Lift out all lines below that contain "grey".

SOURCE MATERIAL>
|---|

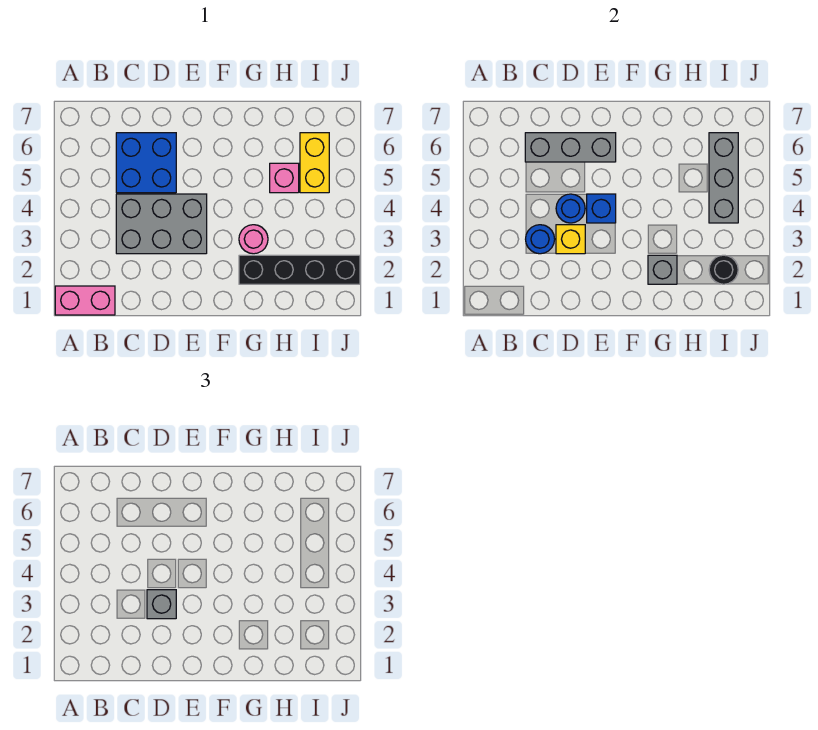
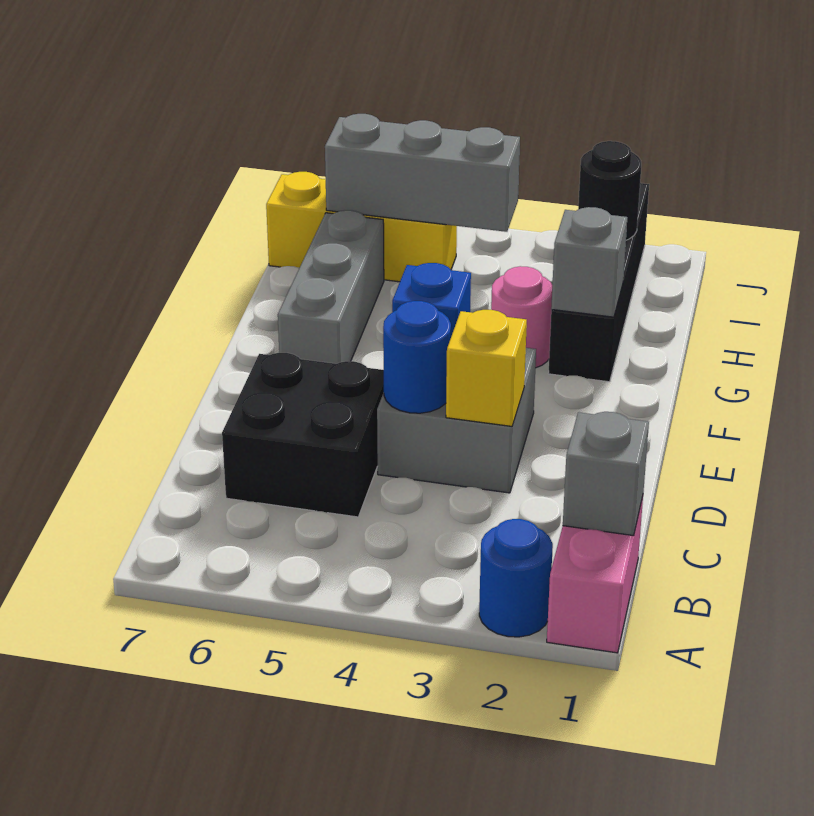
grey brick C3:E4 level 1 -> grey brick D3:E4 level 1
blue round brick C3 level 2 -> blue round brick A2 level 1
blue brick C5:D6 level 1 -> black brick C5:D6 level 1
grey brick C6:E6 level 2 -> grey brick F6:H6 level 1
grey brick D3 level 3 -> grey brick B1 level 2
pink brick H5 level 1 -> none
yellow brick I5:I6 level 1 -> yellow brick I5:I7 level 1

|---|

EXPECTED ANSWER>
grey brick C3:E4 level 1 -> grey brick D3:E4 level 1
grey brick C6:E6 level 2 -> grey brick F6:H6 level 1
grey brick D3 level 3 -> grey brick B1 level 2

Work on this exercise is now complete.